# INPUT DATA:
=-=-=

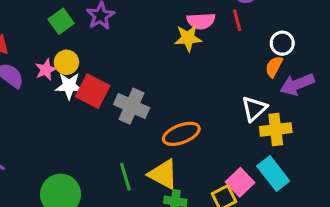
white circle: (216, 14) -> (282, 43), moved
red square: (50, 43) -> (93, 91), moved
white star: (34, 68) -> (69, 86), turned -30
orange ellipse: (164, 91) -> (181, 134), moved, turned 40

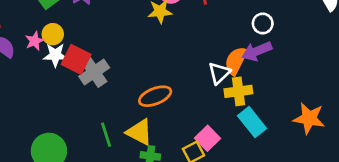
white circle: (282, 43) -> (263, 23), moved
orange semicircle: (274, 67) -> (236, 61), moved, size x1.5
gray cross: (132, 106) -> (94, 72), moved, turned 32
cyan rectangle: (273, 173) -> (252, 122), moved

=-=-=

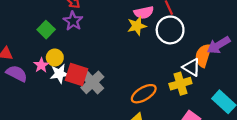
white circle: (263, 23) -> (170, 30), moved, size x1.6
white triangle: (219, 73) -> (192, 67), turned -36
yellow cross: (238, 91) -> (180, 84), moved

=-=-=

All lines of the data above that include the word "size" must be shown.

# OUTPUT BELOW:
orange semicircle: (274, 67) -> (236, 61), moved, size x1.5
white circle: (263, 23) -> (170, 30), moved, size x1.6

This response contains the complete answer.